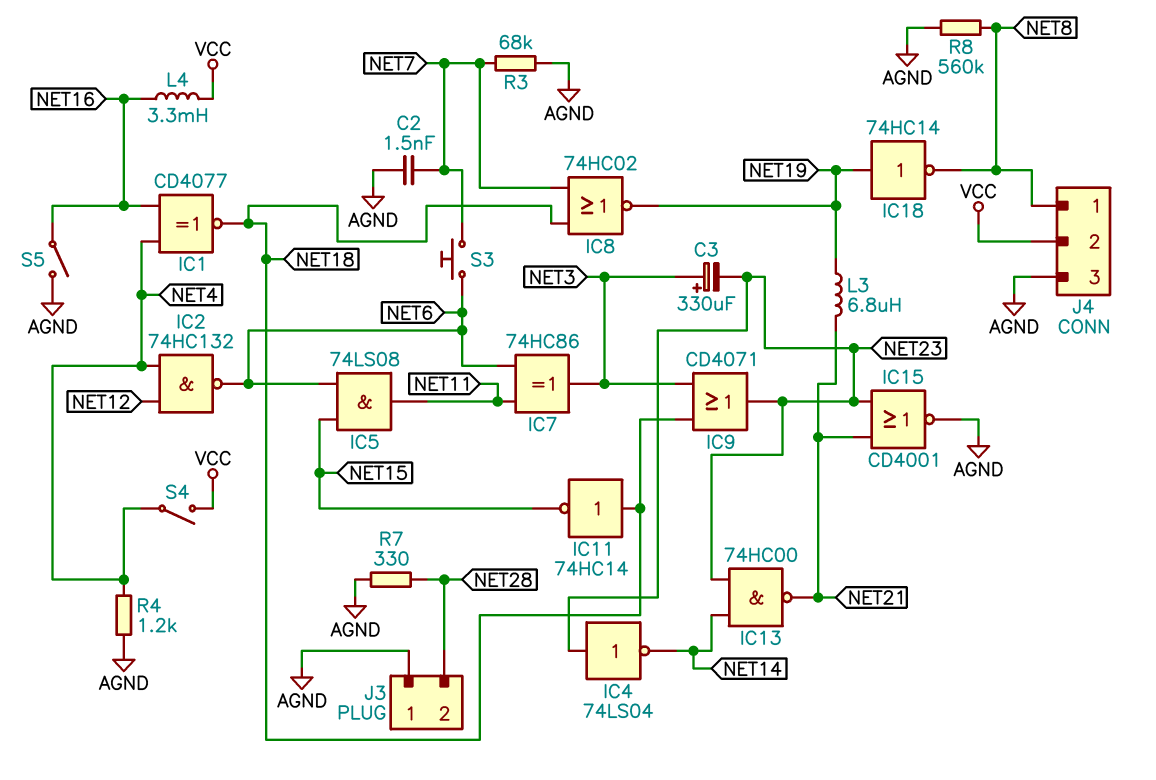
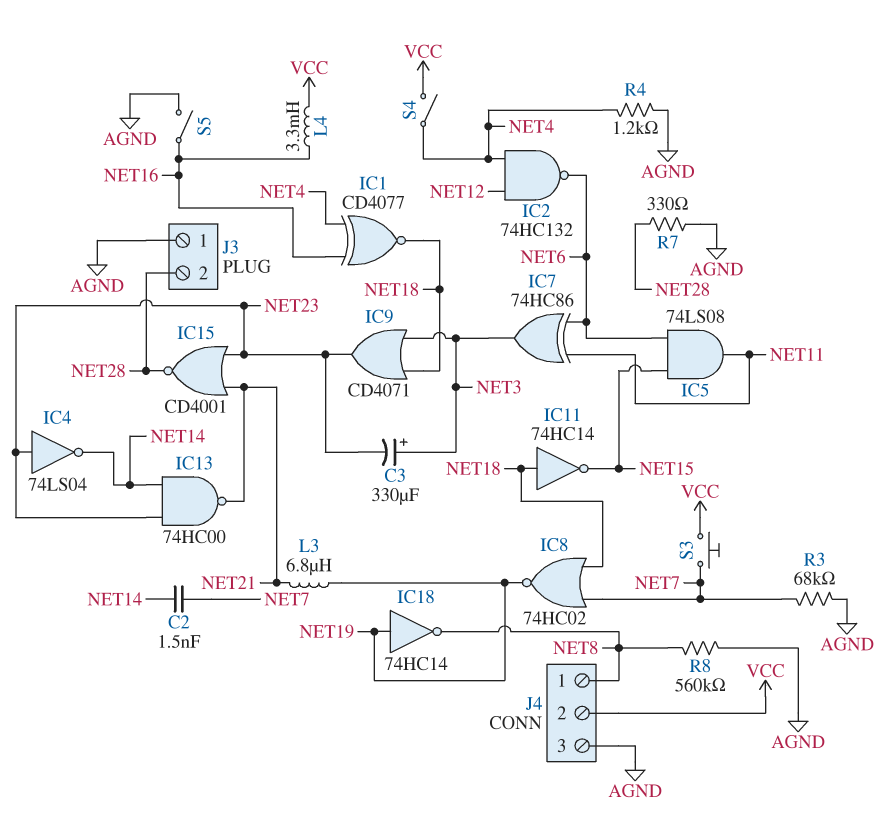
C2: 1.5nF (AGND, NET7) -> 1.5nF (NET7, NET14)
IC15: NOR CD4001 (in NET21, in NET23, out AGND) -> NOR CD4001 (in NET21, in NET23, out NET28)
S3: button (NET6, NET7) -> button (NET7, VCC)

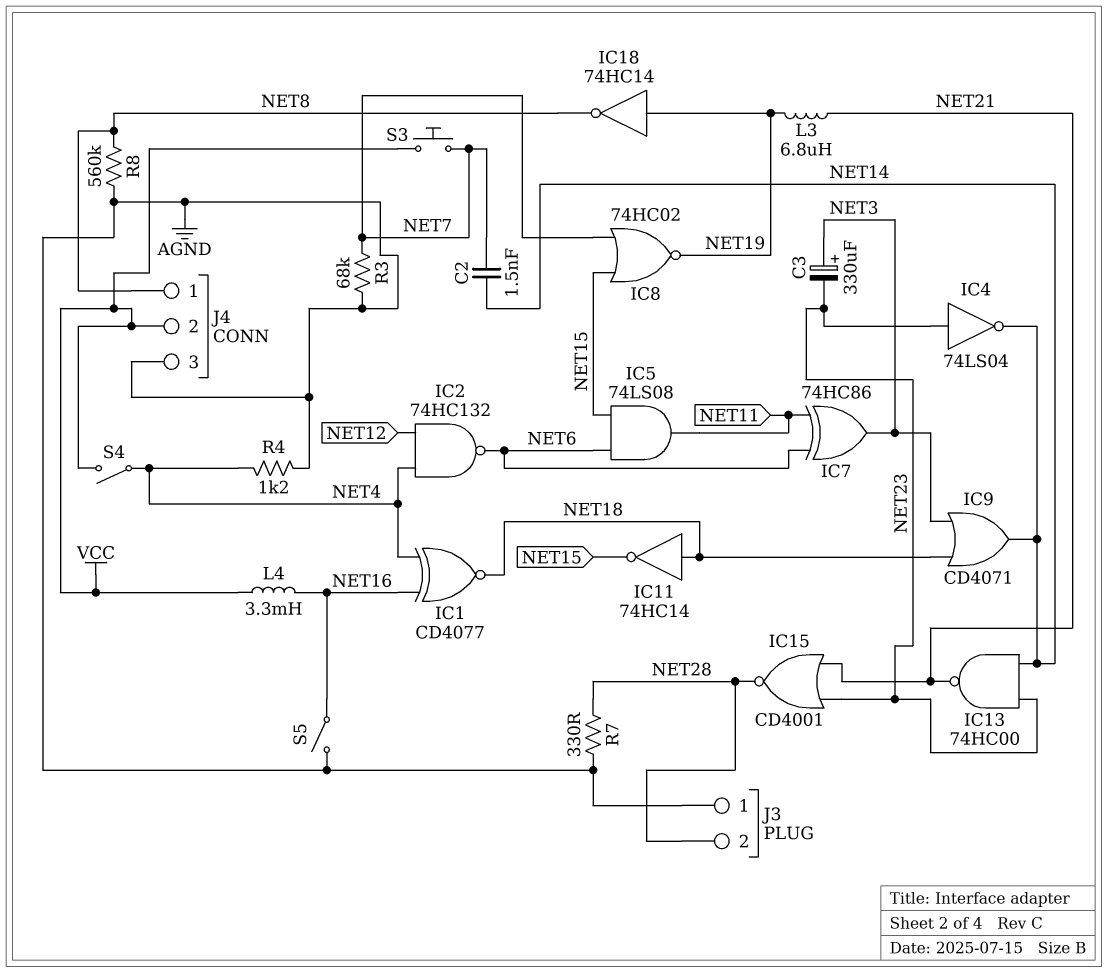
IC8: NOR 74HC02 (in NET7, in NET18, out NET19) -> NOR 74HC02 (in NET7, in NET15, out NET19)
IC9: OR CD4071 (in NET3, in NET18, out NET23) -> OR CD4071 (in NET3, in NET18, out NET14)

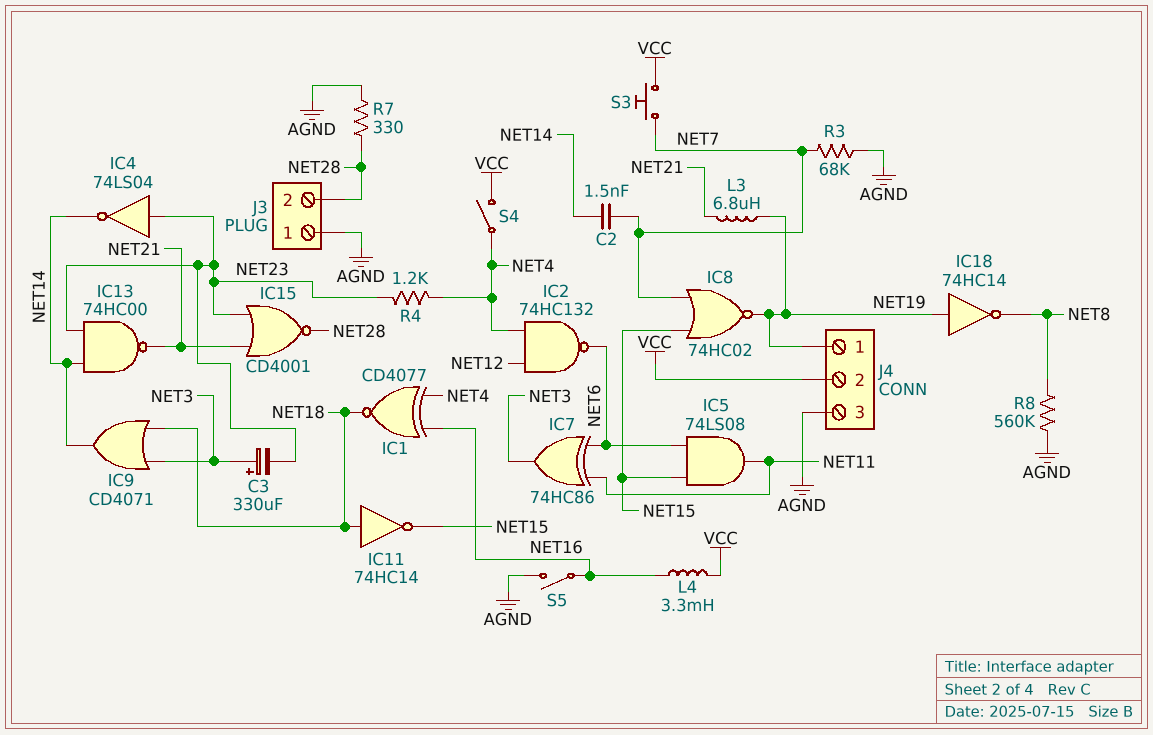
J4 pin 1: NET8 -> NET19
R4: 1.2k (AGND, NET4) -> 1.2k (NET4, NET23)

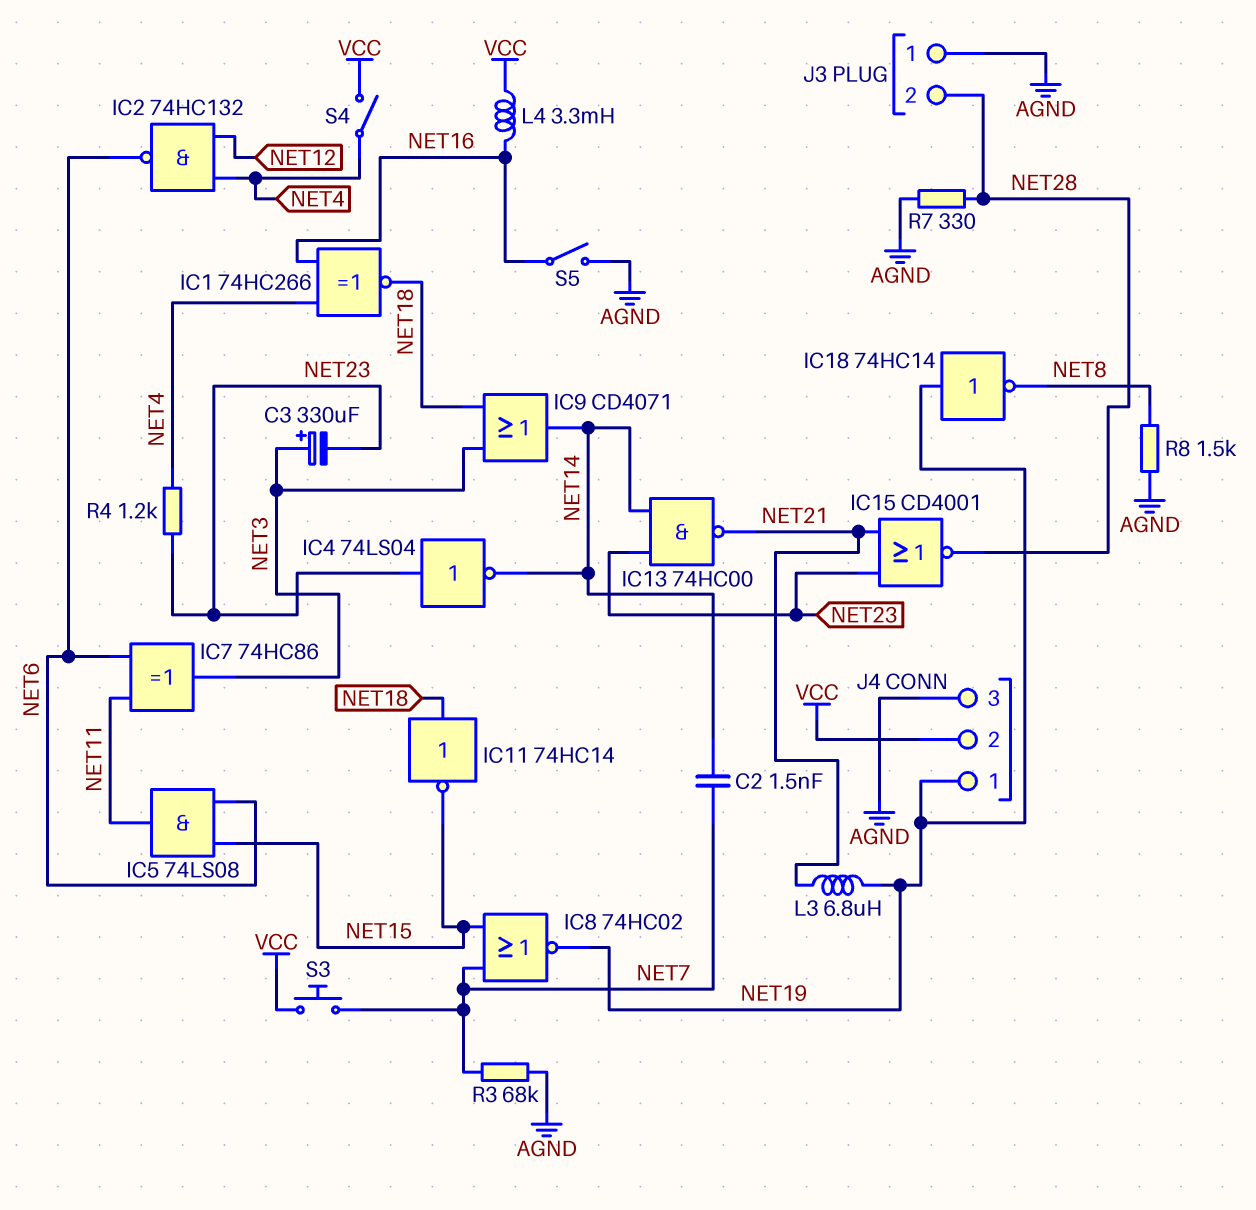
IC1: XNOR CD4077 (in NET4, in NET16, out NET18) -> XNOR 74HC266 (in NET4, in NET16, out NET18)
R8: 560k (AGND, NET8) -> 1.5k (AGND, NET8)

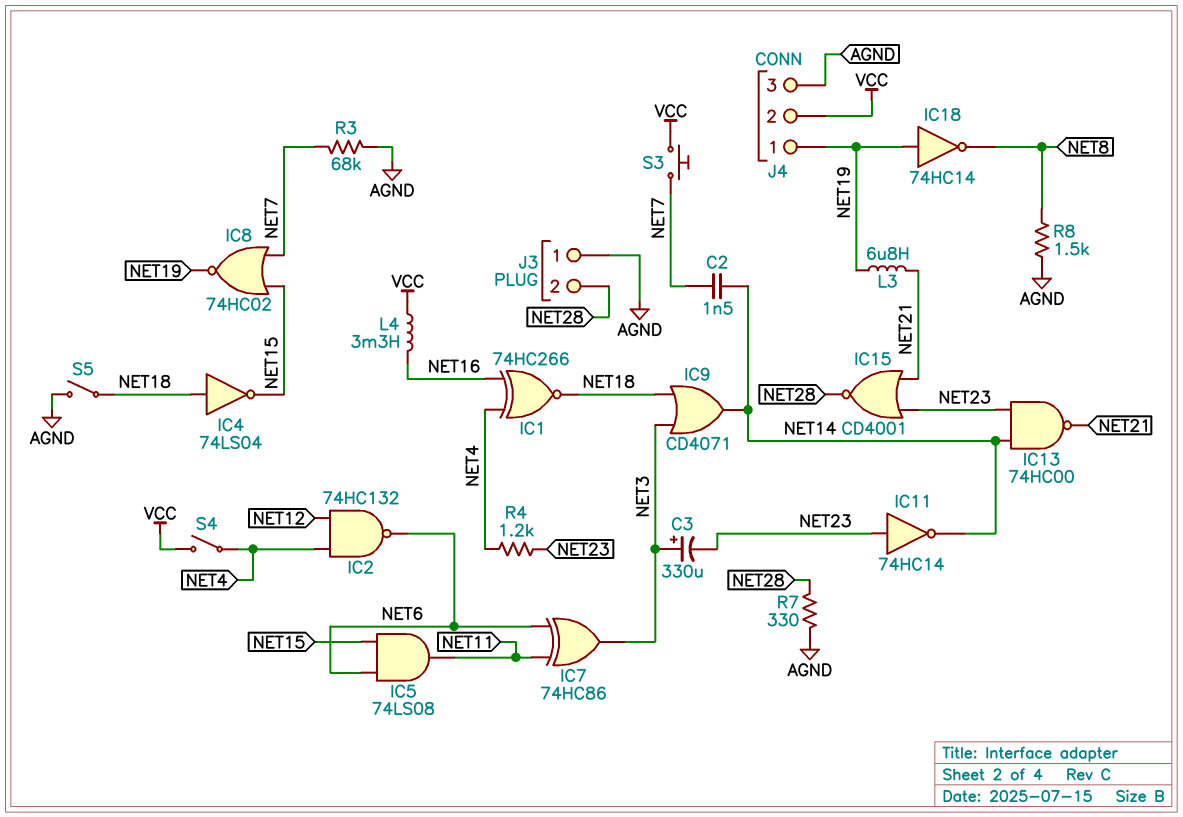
IC4: NOT 74LS04 (in NET23, out NET14) -> NOT 74LS04 (in NET18, out NET15)
IC11: NOT 74HC14 (in NET18, out NET15) -> NOT 74HC14 (in NET23, out NET14)
S5: switch (AGND, NET16) -> switch (AGND, NET18)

=-=-=-=-=

Task objective |
All that should appear in the answer is the lines above from the line with "IC15: NOR CD4001" through the line with "R8: 560k (AGND, NET8) -> 1.5k (AGND, NET8)", retyped exactly, pictures left out.

Response for this exercise |
IC15: NOR CD4001 (in NET21, in NET23, out AGND) -> NOR CD4001 (in NET21, in NET23, out NET28)
S3: button (NET6, NET7) -> button (NET7, VCC)

IC8: NOR 74HC02 (in NET7, in NET18, out NET19) -> NOR 74HC02 (in NET7, in NET15, out NET19)
IC9: OR CD4071 (in NET3, in NET18, out NET23) -> OR CD4071 (in NET3, in NET18, out NET14)

J4 pin 1: NET8 -> NET19
R4: 1.2k (AGND, NET4) -> 1.2k (NET4, NET23)

IC1: XNOR CD4077 (in NET4, in NET16, out NET18) -> XNOR 74HC266 (in NET4, in NET16, out NET18)
R8: 560k (AGND, NET8) -> 1.5k (AGND, NET8)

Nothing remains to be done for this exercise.